What is being asked: Where in the listing does the word "blue" appear? Report each line that holds it.

Input material:

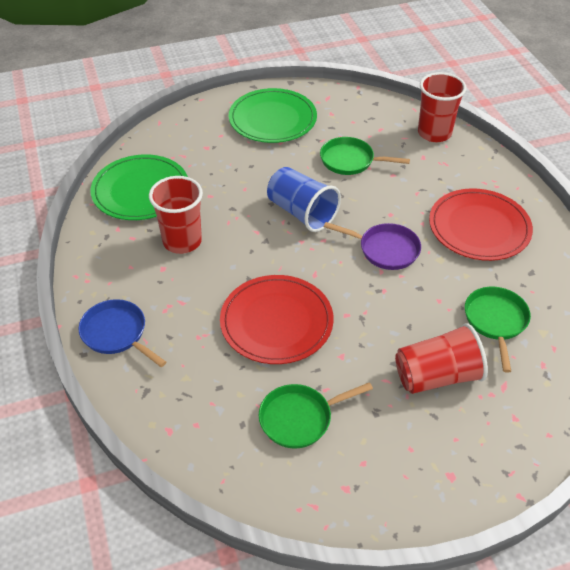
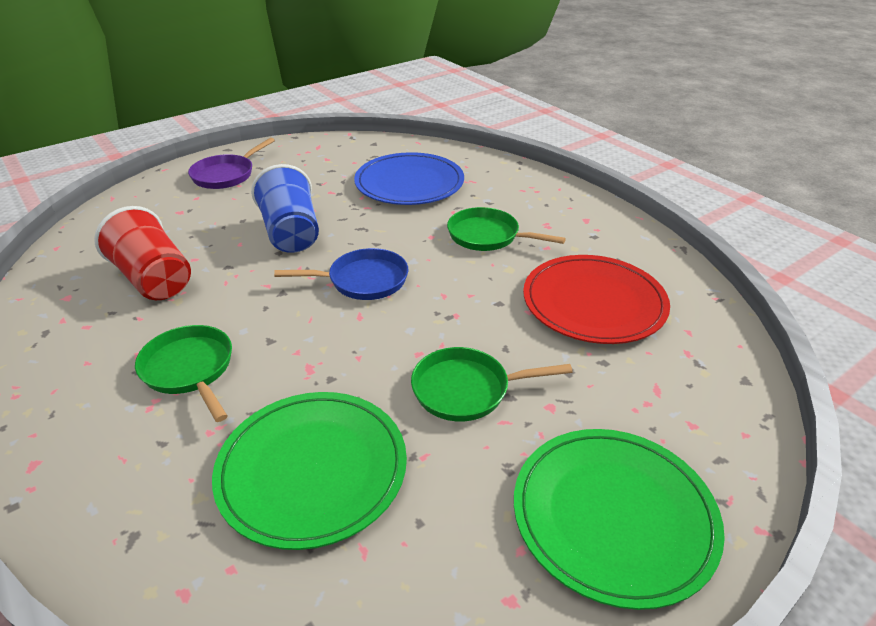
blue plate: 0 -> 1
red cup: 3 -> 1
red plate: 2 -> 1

==

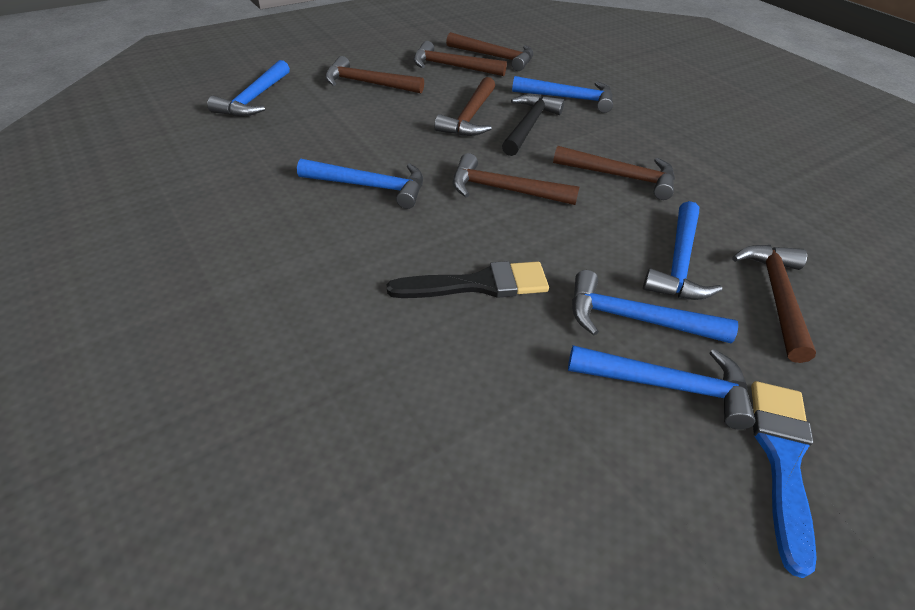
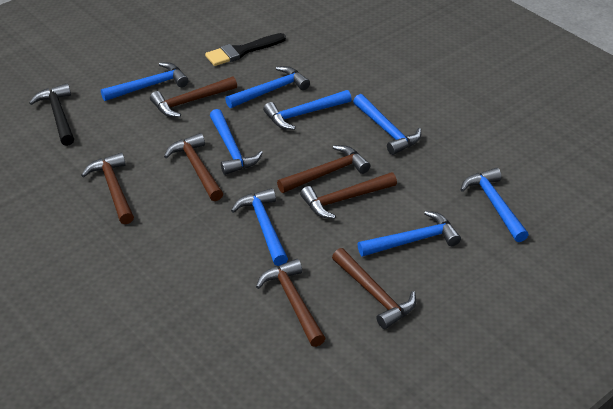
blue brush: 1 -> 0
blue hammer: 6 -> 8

* * *

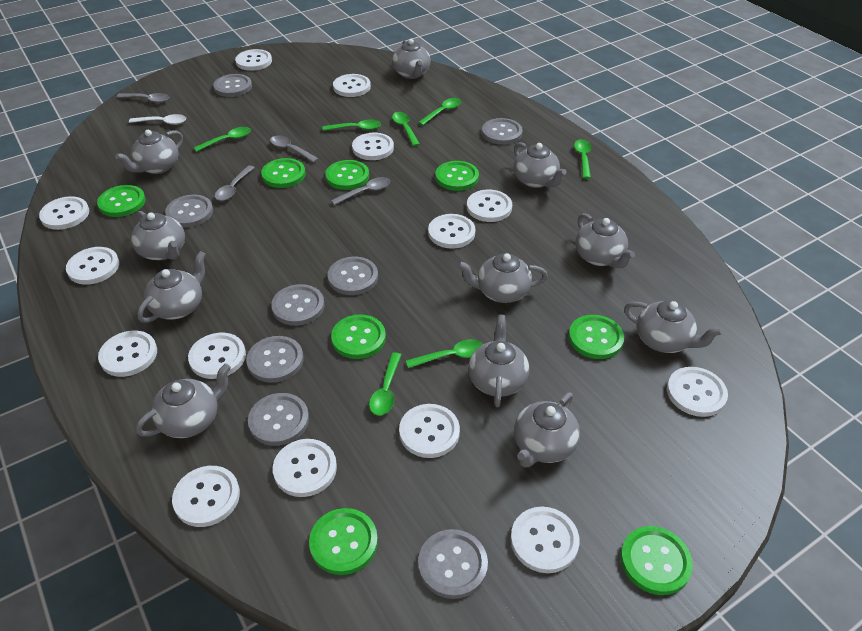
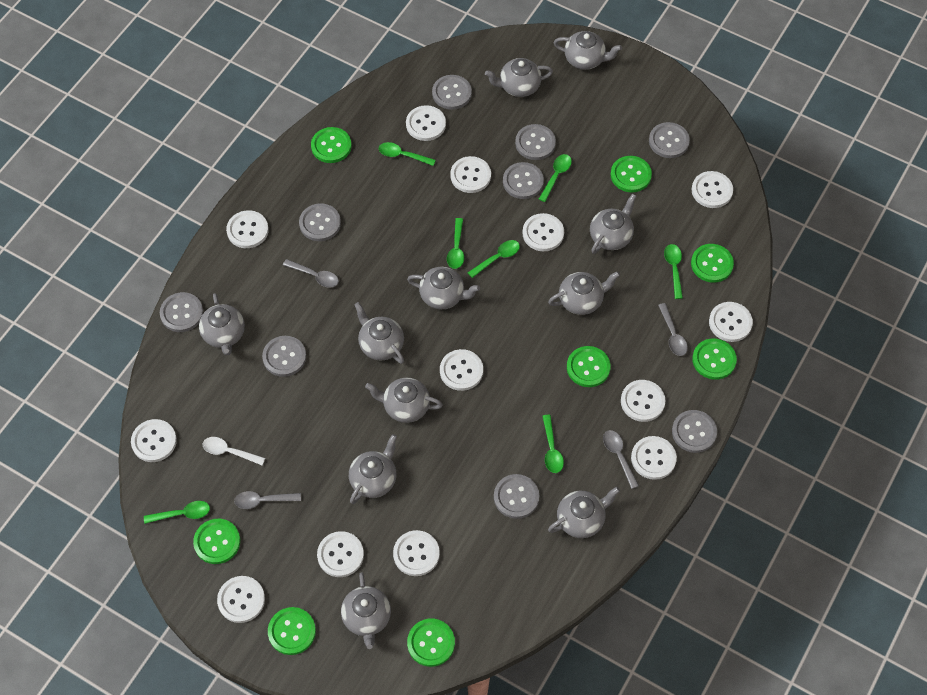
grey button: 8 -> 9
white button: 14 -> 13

Answer for the task:
blue plate: 0 -> 1
blue brush: 1 -> 0
blue hammer: 6 -> 8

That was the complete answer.